-------- DATA TO EXAMINE --------

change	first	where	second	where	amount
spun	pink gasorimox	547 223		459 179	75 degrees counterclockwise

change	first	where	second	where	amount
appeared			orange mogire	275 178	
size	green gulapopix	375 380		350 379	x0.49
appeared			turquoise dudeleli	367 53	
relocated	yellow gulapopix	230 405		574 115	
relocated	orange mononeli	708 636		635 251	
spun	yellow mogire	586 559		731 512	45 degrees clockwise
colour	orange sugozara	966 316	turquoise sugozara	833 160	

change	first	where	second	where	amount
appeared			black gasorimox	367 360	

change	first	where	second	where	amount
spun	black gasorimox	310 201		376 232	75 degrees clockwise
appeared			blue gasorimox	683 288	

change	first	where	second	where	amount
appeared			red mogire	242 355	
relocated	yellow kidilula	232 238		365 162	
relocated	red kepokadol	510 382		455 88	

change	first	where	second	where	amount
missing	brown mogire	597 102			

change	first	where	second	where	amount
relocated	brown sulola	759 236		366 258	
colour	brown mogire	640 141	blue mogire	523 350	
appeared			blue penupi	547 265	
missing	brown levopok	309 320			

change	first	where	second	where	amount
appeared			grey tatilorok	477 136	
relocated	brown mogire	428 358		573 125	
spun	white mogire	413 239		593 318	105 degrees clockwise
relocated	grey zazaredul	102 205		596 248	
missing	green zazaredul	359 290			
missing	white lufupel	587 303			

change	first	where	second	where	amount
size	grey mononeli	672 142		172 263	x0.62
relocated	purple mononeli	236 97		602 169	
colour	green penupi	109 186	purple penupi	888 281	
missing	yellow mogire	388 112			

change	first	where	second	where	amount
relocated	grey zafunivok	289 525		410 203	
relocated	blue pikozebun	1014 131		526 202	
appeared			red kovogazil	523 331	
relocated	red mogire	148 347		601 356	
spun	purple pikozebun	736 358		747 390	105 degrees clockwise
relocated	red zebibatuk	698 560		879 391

--------

# REQUIRED WORK
Give the records again, complete and exact.

# RESULT OF THIS EXERCISE
change	first	where	second	where	amount
spun	pink gasorimox	547 223		459 179	75 degrees counterclockwise

change	first	where	second	where	amount
appeared			orange mogire	275 178	
size	green gulapopix	375 380		350 379	x0.49
appeared			turquoise dudeleli	367 53	
relocated	yellow gulapopix	230 405		574 115	
relocated	orange mononeli	708 636		635 251	
spun	yellow mogire	586 559		731 512	45 degrees clockwise
colour	orange sugozara	966 316	turquoise sugozara	833 160	

change	first	where	second	where	amount
appeared			black gasorimox	367 360	

change	first	where	second	where	amount
spun	black gasorimox	310 201		376 232	75 degrees clockwise
appeared			blue gasorimox	683 288	

change	first	where	second	where	amount
appeared			red mogire	242 355	
relocated	yellow kidilula	232 238		365 162	
relocated	red kepokadol	510 382		455 88	

change	first	where	second	where	amount
missing	brown mogire	597 102			

change	first	where	second	where	amount
relocated	brown sulola	759 236		366 258	
colour	brown mogire	640 141	blue mogire	523 350	
appeared			blue penupi	547 265	
missing	brown levopok	309 320			

change	first	where	second	where	amount
appeared			grey tatilorok	477 136	
relocated	brown mogire	428 358		573 125	
spun	white mogire	413 239		593 318	105 degrees clockwise
relocated	grey zazaredul	102 205		596 248	
missing	green zazaredul	359 290			
missing	white lufupel	587 303			

change	first	where	second	where	amount
size	grey mononeli	672 142		172 263	x0.62
relocated	purple mononeli	236 97		602 169	
colour	green penupi	109 186	purple penupi	888 281	
missing	yellow mogire	388 112			

change	first	where	second	where	amount
relocated	grey zafunivok	289 525		410 203	
relocated	blue pikozebun	1014 131		526 202	
appeared			red kovogazil	523 331	
relocated	red mogire	148 347		601 356	
spun	purple pikozebun	736 358		747 390	105 degrees clockwise
relocated	red zebibatuk	698 560		879 391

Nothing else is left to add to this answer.